• **About this exercise**: Will you write out the data exactly, excluding every picture?

• **Supplied material**:

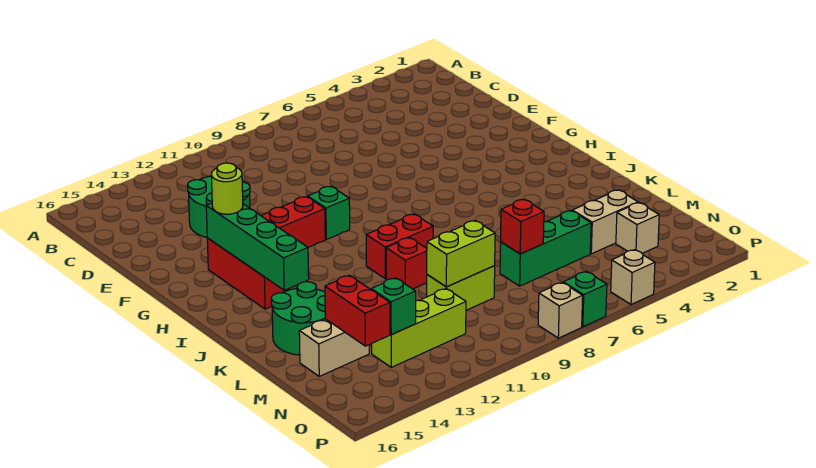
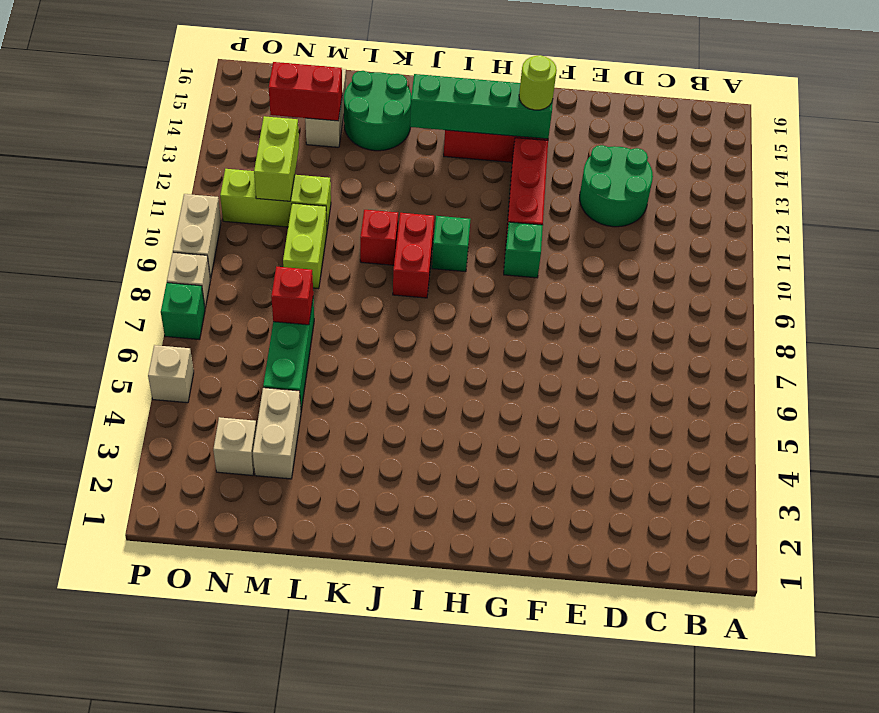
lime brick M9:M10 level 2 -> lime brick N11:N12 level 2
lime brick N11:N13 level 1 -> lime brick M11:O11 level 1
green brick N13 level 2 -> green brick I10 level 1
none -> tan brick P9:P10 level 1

• **Answer to the problem**:
lime brick M9:M10 level 2 -> lime brick N11:N12 level 2
lime brick N11:N13 level 1 -> lime brick M11:O11 level 1
green brick N13 level 2 -> green brick I10 level 1
none -> tan brick P9:P10 level 1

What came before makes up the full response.